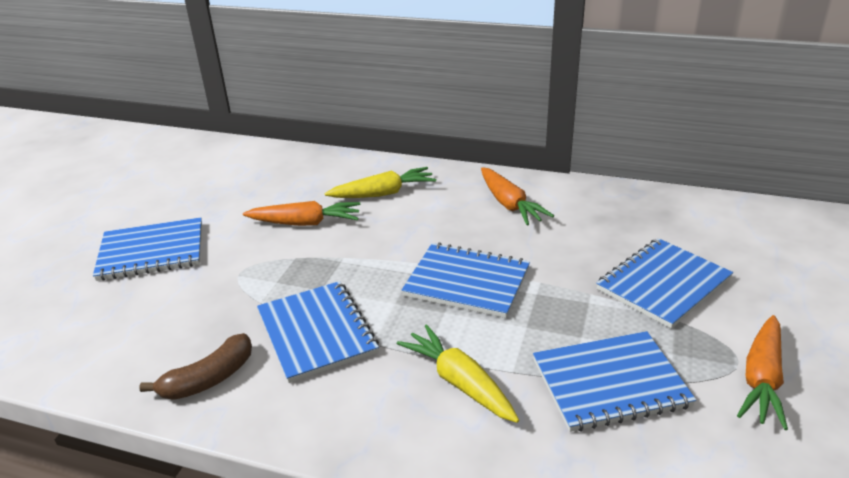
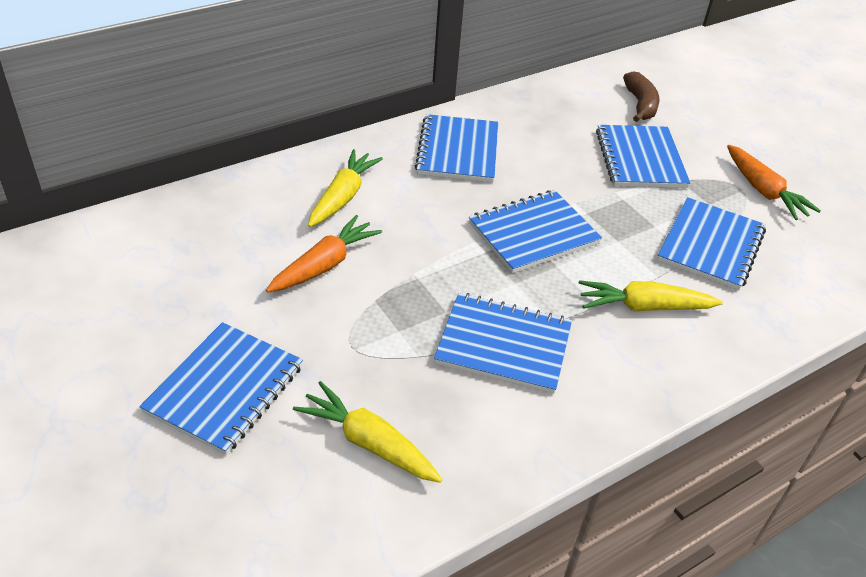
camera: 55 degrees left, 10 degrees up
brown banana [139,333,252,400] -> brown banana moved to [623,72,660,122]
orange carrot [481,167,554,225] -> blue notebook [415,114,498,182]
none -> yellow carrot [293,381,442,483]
...
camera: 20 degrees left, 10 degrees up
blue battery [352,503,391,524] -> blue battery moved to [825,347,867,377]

**Exercise instructions**
Copy out, from the listing above, every line that contains the word "degrees".

**Answer space**
camera: 55 degrees left, 10 degrees up
camera: 20 degrees left, 10 degrees up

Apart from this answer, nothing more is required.